REQUIREMENT ->
Repeat the listing verbatim. Drop any pictures.

RECORDS FOR THIS EXERCISE ->
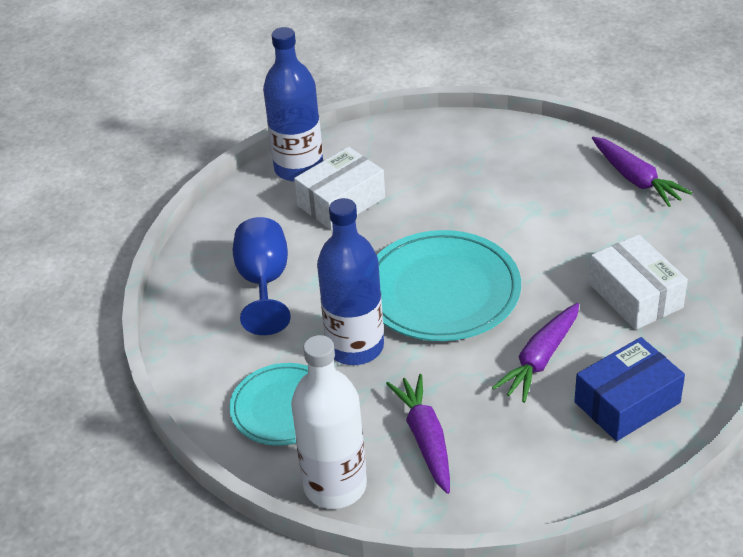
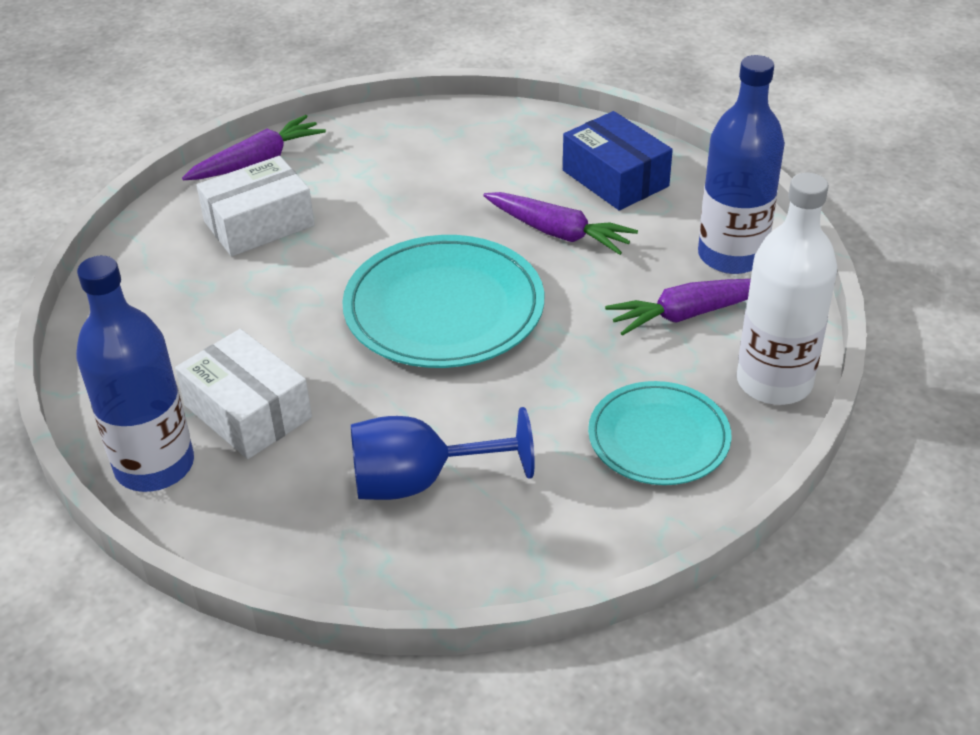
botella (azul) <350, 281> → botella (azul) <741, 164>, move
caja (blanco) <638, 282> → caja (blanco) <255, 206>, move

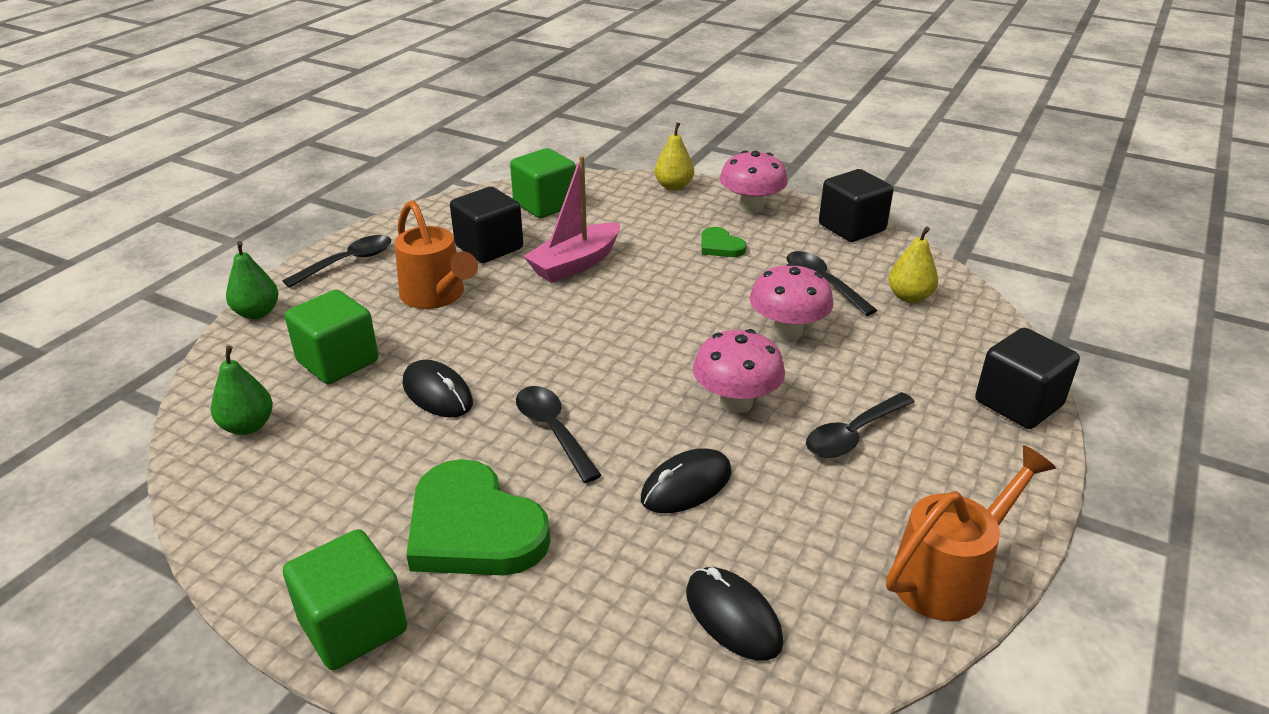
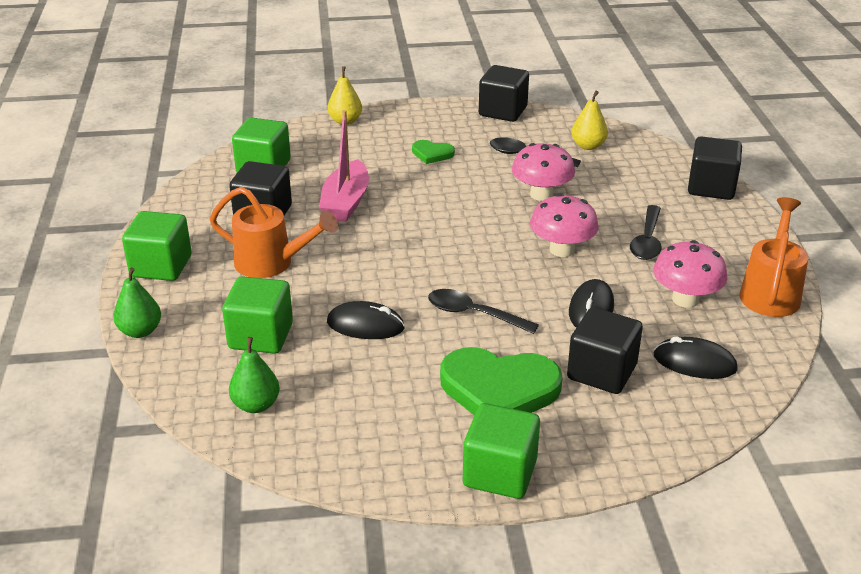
seta (rosa) <754, 181> → seta (rosa) <690, 274>, move
cuchara (negro) <337, 261> → cubo (verde) <157, 246>
- → cubo (negro) <605, 350>

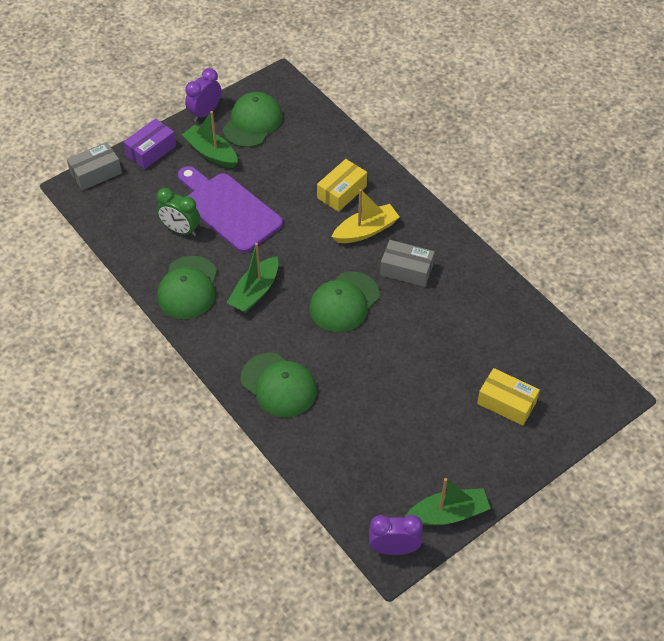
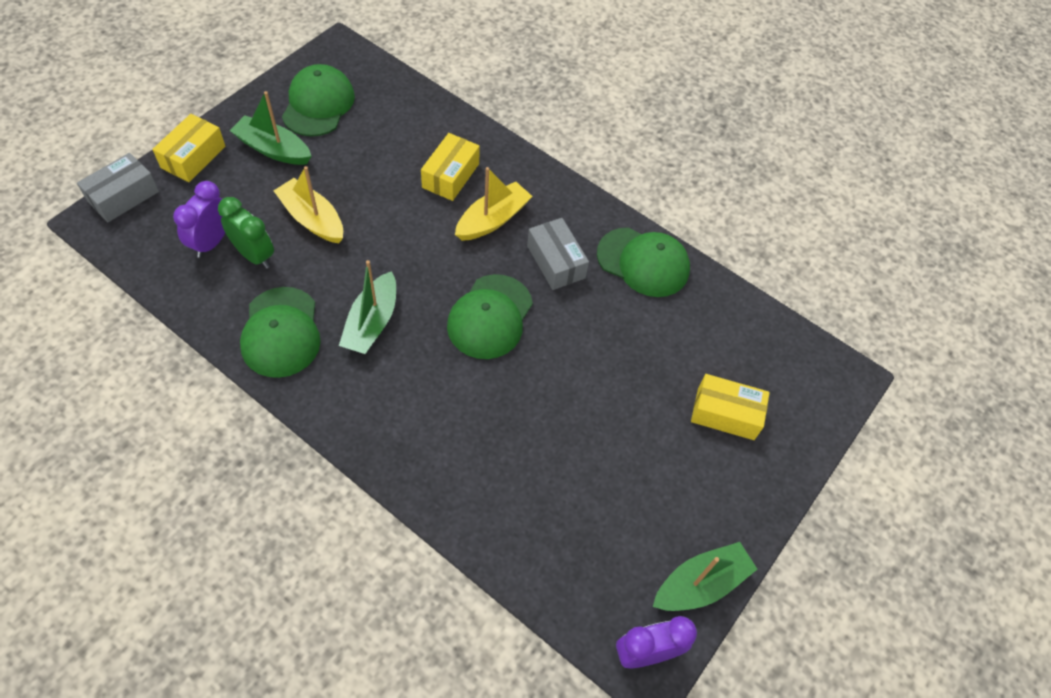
despertador (morado) <203, 95> → despertador (morado) <199, 219>, move
caja (morado) <149, 144> → caja (amarillo) <188, 148>
tabla de cortar (morado) <230, 209> → barco (amarillo) <308, 204>
despertador (verde) <178, 212> → despertador (verde) <246, 233>, 150 degrees counterclockwise
caja (gris) <407, 263> → caja (gris) <558, 254>, 60 degrees clockwise
gorra (verde) <278, 385> → gorra (verde) <643, 262>, move

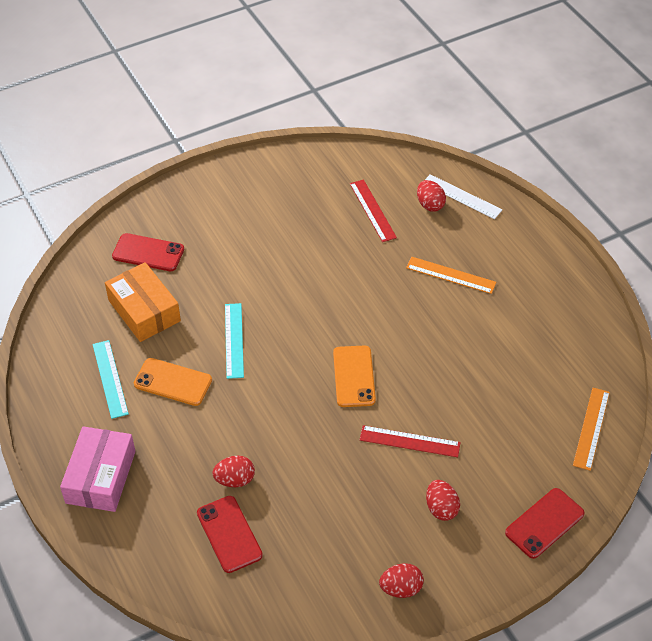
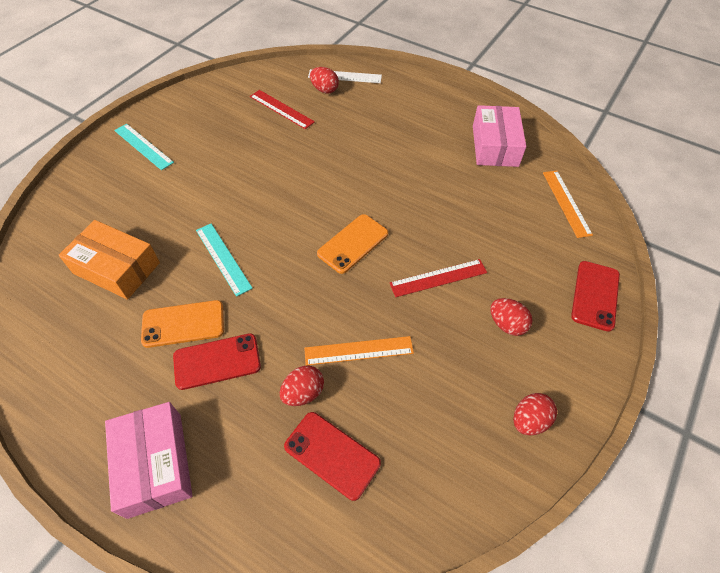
móvil (rojo) <148, 252> → móvil (rojo) <217, 361>, move
regla (naranja) <451, 275> → regla (naranja) <359, 351>, move
regla (turquesa) <111, 379> → regla (turquesa) <144, 147>, move
móvil (naranja) <354, 376> → móvil (naranja) <352, 244>, 75 degrees clockwise
- → caja (rosa) <499, 136>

REPLY ->
botella (azul) <350, 281> → botella (azul) <741, 164>, move
caja (blanco) <638, 282> → caja (blanco) <255, 206>, move

seta (rosa) <754, 181> → seta (rosa) <690, 274>, move
cuchara (negro) <337, 261> → cubo (verde) <157, 246>
- → cubo (negro) <605, 350>

despertador (morado) <203, 95> → despertador (morado) <199, 219>, move
caja (morado) <149, 144> → caja (amarillo) <188, 148>
tabla de cortar (morado) <230, 209> → barco (amarillo) <308, 204>
despertador (verde) <178, 212> → despertador (verde) <246, 233>, 150 degrees counterclockwise
caja (gris) <407, 263> → caja (gris) <558, 254>, 60 degrees clockwise
gorra (verde) <278, 385> → gorra (verde) <643, 262>, move

móvil (rojo) <148, 252> → móvil (rojo) <217, 361>, move
regla (naranja) <451, 275> → regla (naranja) <359, 351>, move
regla (turquesa) <111, 379> → regla (turquesa) <144, 147>, move
móvil (naranja) <354, 376> → móvil (naranja) <352, 244>, 75 degrees clockwise
- → caja (rosa) <499, 136>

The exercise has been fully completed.